Consegna>
In tutti i record sostituisci "light wood cabinet" con "pale wood cabinet" lasciando invariato il resto, e riscrivi il testo senza includere le immagini.
======== Dati dell'esercizio
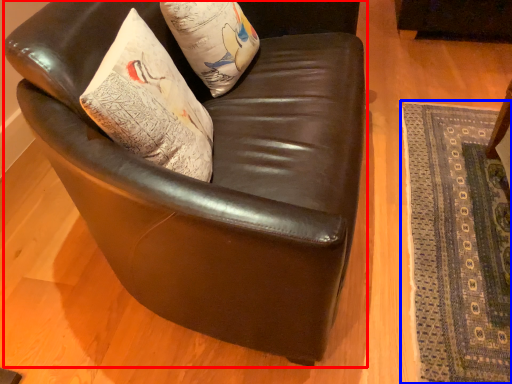
Question: Among these objects, which one is nearest to the camera, chair (highlighted by a red box) or mat (highlighted by a blue box)?

Choices:
 (A) chair
 (B) mat

Answer: (A)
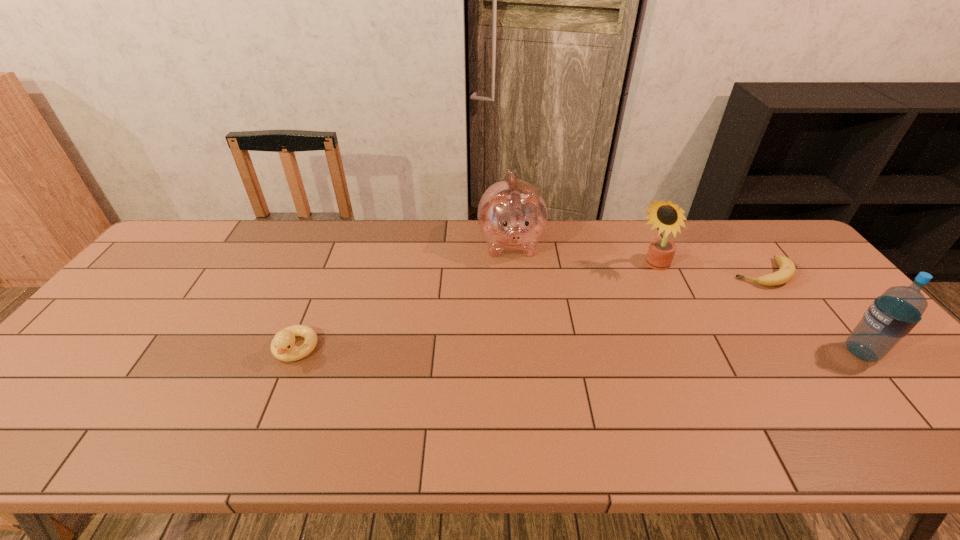
At what (x,y) coordinates should I click in order to perform the action: click on free space on the desktop that is between the duckling and the water bottle and is positioned on the face of the third object from right to left. Please return your answer as a coordinate pair (x, y). Looking at the image, I should click on (565, 350).

Where is `free space on the desktop that is between the leftmost object and the water bottle and is positioned at the stem of the banana`? The width and height of the screenshot is (960, 540). free space on the desktop that is between the leftmost object and the water bottle and is positioned at the stem of the banana is located at coordinates (634, 351).

The height and width of the screenshot is (540, 960). I want to click on free spot on the desktop that is between the fourth tallest object and the water bottle and is positioned on the front facing side of the fourth object from right to left, so click(525, 350).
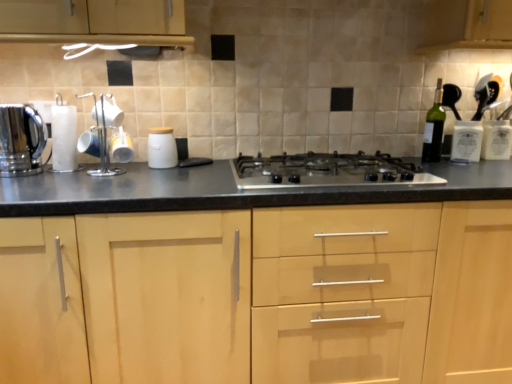
Question: Is light wood cabinet at center placed right next to white matte jar at center, the second kitchen appliance when ordered from left to right?

Choices:
 (A) yes
 (B) no

Answer: (B)

Question: Does light wood cabinet at center have a larger size compared to white matte jar at center, acting as the first kitchen appliance starting from the right?

Choices:
 (A) yes
 (B) no

Answer: (A)

Question: Is light wood cabinet at center smaller than white matte jar at center, the second kitchen appliance when ordered from left to right?

Choices:
 (A) yes
 (B) no

Answer: (B)

Question: Is white matte jar at center, the second kitchen appliance when ordered from left to right, at the back of light wood cabinet at center?

Choices:
 (A) yes
 (B) no

Answer: (B)

Question: Is light wood cabinet at center closer to camera compared to white matte jar at center, the second kitchen appliance when ordered from left to right?

Choices:
 (A) yes
 (B) no

Answer: (A)

Question: Based on their positions, is green glass bottle at right located to the left or right of light wood cabinet at center?

Choices:
 (A) left
 (B) right

Answer: (B)

Question: Looking at the image, does green glass bottle at right seem bigger or smaller compared to light wood cabinet at center?

Choices:
 (A) small
 (B) big

Answer: (A)

Question: Is point (424, 132) closer or farther from the camera than point (462, 286)?

Choices:
 (A) farther
 (B) closer

Answer: (A)

Question: From the image's perspective, relative to light wood cabinet at center, is green glass bottle at right above or below?

Choices:
 (A) above
 (B) below

Answer: (A)

Question: Considering the positions of green glass bottle at right and metallic cup rack at left in the image, is green glass bottle at right bigger or smaller than metallic cup rack at left?

Choices:
 (A) big
 (B) small

Answer: (B)

Question: Choose the correct answer: Is green glass bottle at right inside metallic cup rack at left or outside it?

Choices:
 (A) outside
 (B) inside

Answer: (A)

Question: In the image, is green glass bottle at right on the left side or the right side of metallic cup rack at left?

Choices:
 (A) left
 (B) right

Answer: (B)

Question: Is green glass bottle at right taller or shorter than metallic cup rack at left?

Choices:
 (A) tall
 (B) short

Answer: (A)

Question: Considering the positions of white matte jar at center, acting as the first kitchen appliance starting from the right, and light wood cabinet at center in the image, is white matte jar at center, acting as the first kitchen appliance starting from the right, bigger or smaller than light wood cabinet at center?

Choices:
 (A) small
 (B) big

Answer: (A)

Question: From the image's perspective, is white matte jar at center, acting as the first kitchen appliance starting from the right, located above or below light wood cabinet at center?

Choices:
 (A) above
 (B) below

Answer: (A)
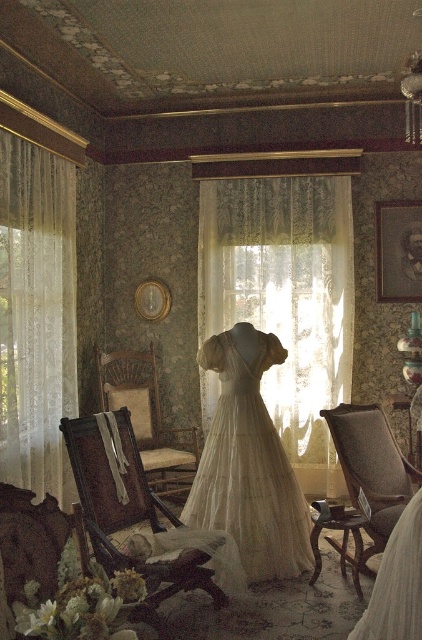
Is white lace curtain at center wider than wooden armchair at center?

Yes.

Does point (302, 458) come farther from viewer compared to point (78, 456)?

That is True.

Measure the distance between point (248, 312) and camera.

Point (248, 312) and camera are 5.55 meters apart from each other.

This screenshot has width=422, height=640. Find the location of `white lace curtain at center`. white lace curtain at center is located at coordinates (286, 300).

Is white lace curtain at center below brown woven armchair at center?

Incorrect, white lace curtain at center is not positioned below brown woven armchair at center.

Which is below, white lace curtain at center or brown woven armchair at center?

brown woven armchair at center

Between point (205, 392) and point (175, 493), which one is positioned in front?

Point (175, 493)

Locate an element on the screen. The width and height of the screenshot is (422, 640). white lace curtain at center is located at coordinates (286, 300).

Based on the photo, does white lace curtain at left have a smaller size compared to velvet upholstered armchair at center?

No, white lace curtain at left is not smaller than velvet upholstered armchair at center.

Can you confirm if white lace curtain at left is shorter than velvet upholstered armchair at center?

In fact, white lace curtain at left may be taller than velvet upholstered armchair at center.

This screenshot has height=640, width=422. Identify the location of white lace curtain at left. (37, 316).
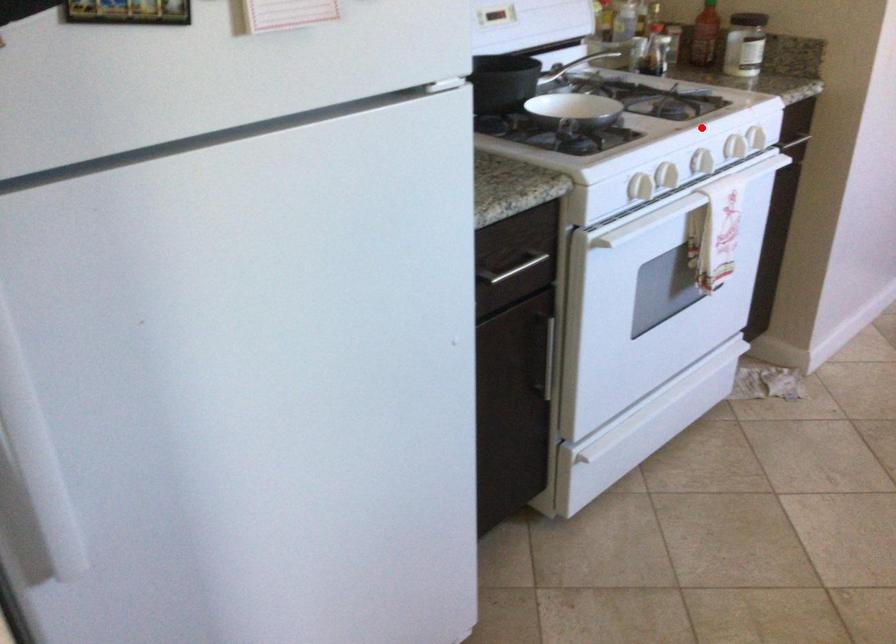
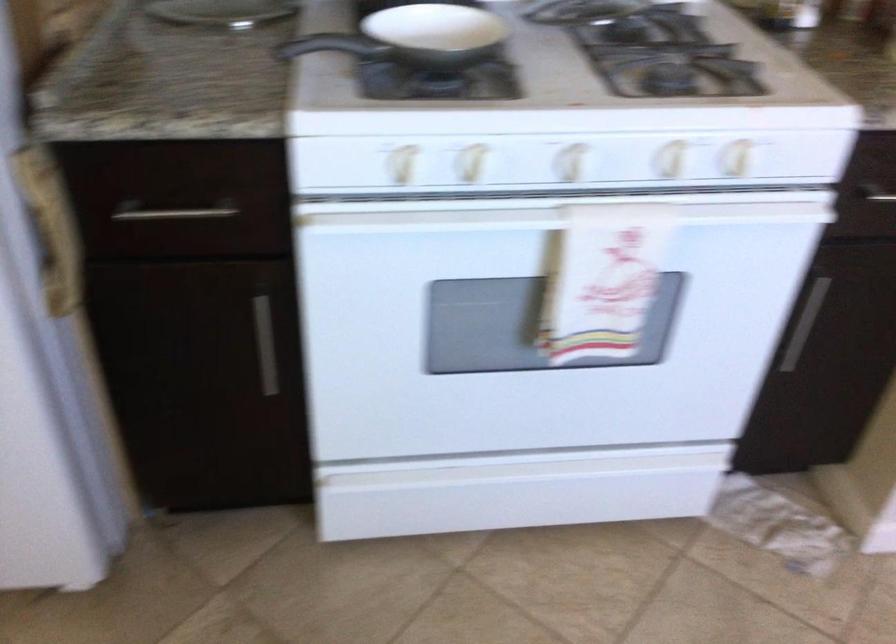
In the second image, find the point that corresponds to the highlighted location in the first image.

(573, 162)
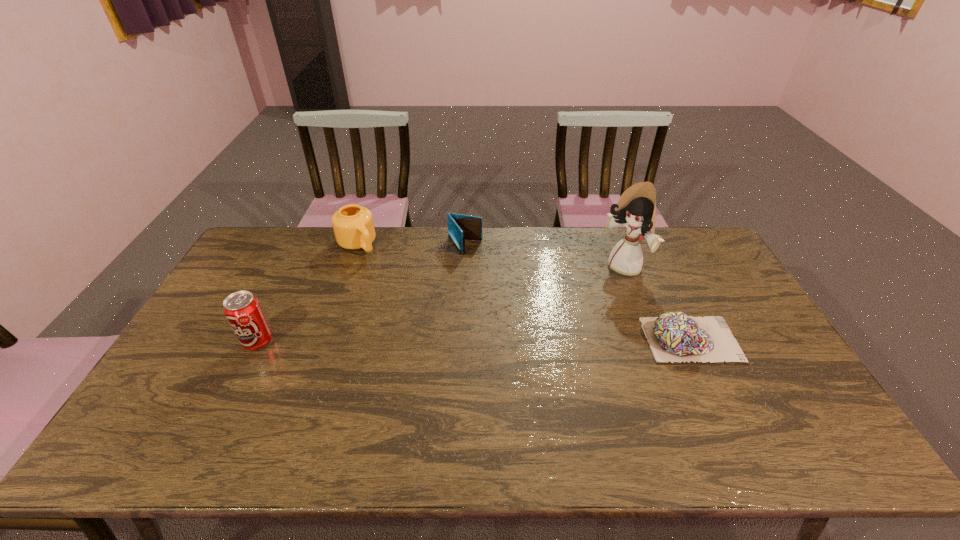
The image size is (960, 540). In order to click on vacant space located on the exterior surface of the second shortest object in this screenshot , I will do `click(503, 294)`.

Locate an element on the screen. This screenshot has height=540, width=960. free spot located on the exterior surface of the second shortest object is located at coordinates (483, 268).

Locate an element on the screen. vacant area situated on the exterior surface of the second shortest object is located at coordinates (493, 281).

This screenshot has height=540, width=960. What are the coordinates of `vacant area situated at the front face of the tallest object` in the screenshot? It's located at (588, 295).

Find the location of `vacant space positioned 0.380m at the front face of the tallest object`. vacant space positioned 0.380m at the front face of the tallest object is located at coordinates (532, 336).

Where is `free space located 0.310m at the front face of the tallest object`? free space located 0.310m at the front face of the tallest object is located at coordinates (547, 324).

Where is `free region located on the handle side of the second object from left to right`? The height and width of the screenshot is (540, 960). free region located on the handle side of the second object from left to right is located at coordinates (388, 280).

The height and width of the screenshot is (540, 960). I want to click on vacant area located on the handle side of the second object from left to right, so click(412, 308).

Image resolution: width=960 pixels, height=540 pixels. I want to click on free space located 0.180m on the handle side of the second object from left to right, so click(x=391, y=284).

This screenshot has width=960, height=540. In order to click on wallet located in the far edge section of the desktop in this screenshot , I will do `click(461, 227)`.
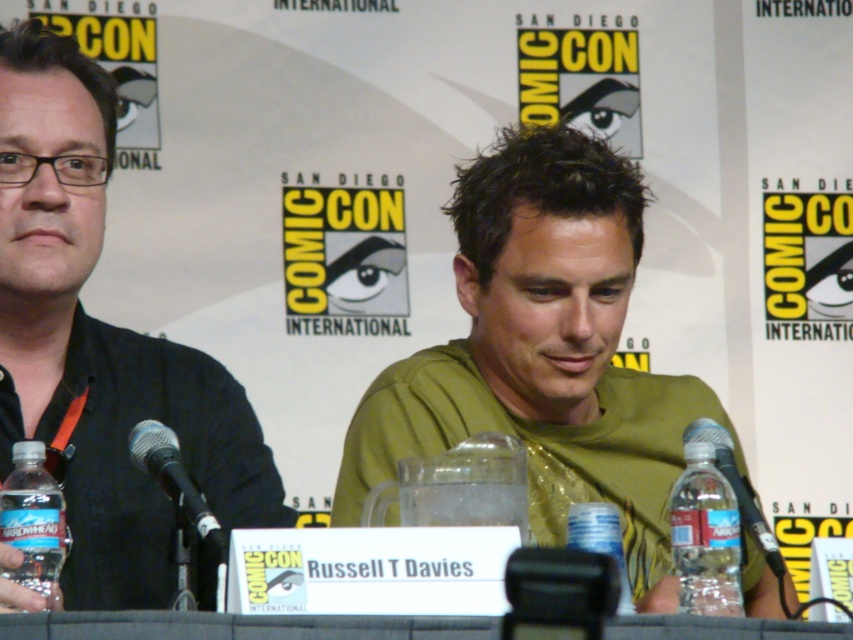
Is silver metallic microphone at left taller than black plastic microphone at right?

Yes, silver metallic microphone at left is taller than black plastic microphone at right.

Between silver metallic microphone at left and black plastic microphone at right, which one appears on the right side from the viewer's perspective?

Positioned to the right is black plastic microphone at right.

Locate an element on the screen. The height and width of the screenshot is (640, 853). silver metallic microphone at left is located at coordinates (175, 481).

Can you confirm if green matte t-shirt at center is positioned above clear plastic bottle at lower right?

Correct, green matte t-shirt at center is located above clear plastic bottle at lower right.

Is green matte t-shirt at center smaller than clear plastic bottle at lower right?

Correct, green matte t-shirt at center occupies less space than clear plastic bottle at lower right.

Measure the distance between green matte t-shirt at center and camera.

→ A distance of 60.48 feet exists between green matte t-shirt at center and camera.

Image resolution: width=853 pixels, height=640 pixels. Identify the location of green matte t-shirt at center. (543, 353).

Between point (442, 636) and point (61, 536), which one is positioned behind?

The point (61, 536) is behind.

Between transparent plastic table at center and clear plastic water bottle at lower left, which one is positioned lower?

transparent plastic table at center is lower down.

Where is `transparent plastic table at center`? transparent plastic table at center is located at coordinates (241, 625).

Locate an element on the screen. The height and width of the screenshot is (640, 853). transparent plastic table at center is located at coordinates (241, 625).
================
Spazio risposta>
Question: Among these objects, which one is nearest to the camera, chair (highlighted by a red box) or mat (highlighted by a blue box)?

Choices:
 (A) chair
 (B) mat

Answer: (A)
At what (x,y) coordinates should I click in order to perform the action: click on free space on the desktop that is between the duckling and the water bottle and is positioned on the face of the third object from right to left. Please return your answer as a coordinate pair (x, y). Looking at the image, I should click on (565, 350).

Where is `free space on the desktop that is between the leftmost object and the water bottle and is positioned at the stem of the banana`? The width and height of the screenshot is (960, 540). free space on the desktop that is between the leftmost object and the water bottle and is positioned at the stem of the banana is located at coordinates (634, 351).

The height and width of the screenshot is (540, 960). I want to click on free spot on the desktop that is between the fourth tallest object and the water bottle and is positioned on the front facing side of the fourth object from right to left, so click(525, 350).
Question: Is pale wood cabinet at center placed right next to white matte jar at center, the second kitchen appliance when ordered from left to right?

Choices:
 (A) yes
 (B) no

Answer: (B)

Question: Does pale wood cabinet at center have a larger size compared to white matte jar at center, acting as the first kitchen appliance starting from the right?

Choices:
 (A) yes
 (B) no

Answer: (A)

Question: Is pale wood cabinet at center smaller than white matte jar at center, the second kitchen appliance when ordered from left to right?

Choices:
 (A) yes
 (B) no

Answer: (B)

Question: Is white matte jar at center, the second kitchen appliance when ordered from left to right, at the back of pale wood cabinet at center?

Choices:
 (A) yes
 (B) no

Answer: (B)

Question: Is pale wood cabinet at center closer to camera compared to white matte jar at center, the second kitchen appliance when ordered from left to right?

Choices:
 (A) yes
 (B) no

Answer: (A)

Question: Based on their positions, is green glass bottle at right located to the left or right of pale wood cabinet at center?

Choices:
 (A) left
 (B) right

Answer: (B)

Question: Looking at the image, does green glass bottle at right seem bigger or smaller compared to pale wood cabinet at center?

Choices:
 (A) small
 (B) big

Answer: (A)

Question: Is point (424, 132) closer or farther from the camera than point (462, 286)?

Choices:
 (A) farther
 (B) closer

Answer: (A)

Question: From the image's perspective, relative to pale wood cabinet at center, is green glass bottle at right above or below?

Choices:
 (A) above
 (B) below

Answer: (A)

Question: Considering the positions of green glass bottle at right and metallic cup rack at left in the image, is green glass bottle at right bigger or smaller than metallic cup rack at left?

Choices:
 (A) big
 (B) small

Answer: (B)

Question: Choose the correct answer: Is green glass bottle at right inside metallic cup rack at left or outside it?

Choices:
 (A) outside
 (B) inside

Answer: (A)

Question: In the image, is green glass bottle at right on the left side or the right side of metallic cup rack at left?

Choices:
 (A) left
 (B) right

Answer: (B)

Question: Is green glass bottle at right taller or shorter than metallic cup rack at left?

Choices:
 (A) tall
 (B) short

Answer: (A)

Question: Considering the positions of white matte jar at center, acting as the first kitchen appliance starting from the right, and pale wood cabinet at center in the image, is white matte jar at center, acting as the first kitchen appliance starting from the right, bigger or smaller than pale wood cabinet at center?

Choices:
 (A) small
 (B) big

Answer: (A)

Question: From the image's perspective, is white matte jar at center, acting as the first kitchen appliance starting from the right, located above or below pale wood cabinet at center?

Choices:
 (A) above
 (B) below

Answer: (A)
Is white lace curtain at center wider than wooden armchair at center?

Yes.

Does point (302, 458) come farther from viewer compared to point (78, 456)?

That is True.

Measure the distance between point (248, 312) and camera.

Point (248, 312) and camera are 5.55 meters apart from each other.

This screenshot has width=422, height=640. Find the location of `white lace curtain at center`. white lace curtain at center is located at coordinates (286, 300).

Is white lace curtain at center below brown woven armchair at center?

Incorrect, white lace curtain at center is not positioned below brown woven armchair at center.

Which is below, white lace curtain at center or brown woven armchair at center?

brown woven armchair at center

Between point (205, 392) and point (175, 493), which one is positioned in front?

Point (175, 493)

Locate an element on the screen. The width and height of the screenshot is (422, 640). white lace curtain at center is located at coordinates (286, 300).

Based on the photo, does white lace curtain at left have a smaller size compared to velvet upholstered armchair at center?

No, white lace curtain at left is not smaller than velvet upholstered armchair at center.

Can you confirm if white lace curtain at left is shorter than velvet upholstered armchair at center?

In fact, white lace curtain at left may be taller than velvet upholstered armchair at center.

This screenshot has height=640, width=422. Identify the location of white lace curtain at left. (37, 316).
In the second image, find the point that corresponds to the highlighted location in the first image.

(573, 162)
The image size is (960, 540). In order to click on vacant space located on the exterior surface of the second shortest object in this screenshot , I will do `click(503, 294)`.

Locate an element on the screen. This screenshot has height=540, width=960. free spot located on the exterior surface of the second shortest object is located at coordinates (483, 268).

Locate an element on the screen. vacant area situated on the exterior surface of the second shortest object is located at coordinates (493, 281).

This screenshot has height=540, width=960. What are the coordinates of `vacant area situated at the front face of the tallest object` in the screenshot? It's located at (588, 295).

Find the location of `vacant space positioned 0.380m at the front face of the tallest object`. vacant space positioned 0.380m at the front face of the tallest object is located at coordinates (532, 336).

Where is `free space located 0.310m at the front face of the tallest object`? free space located 0.310m at the front face of the tallest object is located at coordinates (547, 324).

Where is `free region located on the handle side of the second object from left to right`? The height and width of the screenshot is (540, 960). free region located on the handle side of the second object from left to right is located at coordinates (388, 280).

The height and width of the screenshot is (540, 960). I want to click on vacant area located on the handle side of the second object from left to right, so click(412, 308).

Image resolution: width=960 pixels, height=540 pixels. I want to click on free space located 0.180m on the handle side of the second object from left to right, so click(x=391, y=284).

This screenshot has width=960, height=540. In order to click on wallet located in the far edge section of the desktop in this screenshot , I will do `click(461, 227)`.
Is silver metallic microphone at left taller than black plastic microphone at right?

Yes, silver metallic microphone at left is taller than black plastic microphone at right.

Between silver metallic microphone at left and black plastic microphone at right, which one appears on the right side from the viewer's perspective?

Positioned to the right is black plastic microphone at right.

Locate an element on the screen. The height and width of the screenshot is (640, 853). silver metallic microphone at left is located at coordinates (175, 481).

Can you confirm if green matte t-shirt at center is positioned above clear plastic bottle at lower right?

Correct, green matte t-shirt at center is located above clear plastic bottle at lower right.

Is green matte t-shirt at center smaller than clear plastic bottle at lower right?

Correct, green matte t-shirt at center occupies less space than clear plastic bottle at lower right.

Measure the distance between green matte t-shirt at center and camera.

→ A distance of 60.48 feet exists between green matte t-shirt at center and camera.

Image resolution: width=853 pixels, height=640 pixels. Identify the location of green matte t-shirt at center. (543, 353).

Between point (442, 636) and point (61, 536), which one is positioned behind?

The point (61, 536) is behind.

Between transparent plastic table at center and clear plastic water bottle at lower left, which one is positioned lower?

transparent plastic table at center is lower down.

Where is `transparent plastic table at center`? transparent plastic table at center is located at coordinates (241, 625).

Locate an element on the screen. The height and width of the screenshot is (640, 853). transparent plastic table at center is located at coordinates (241, 625).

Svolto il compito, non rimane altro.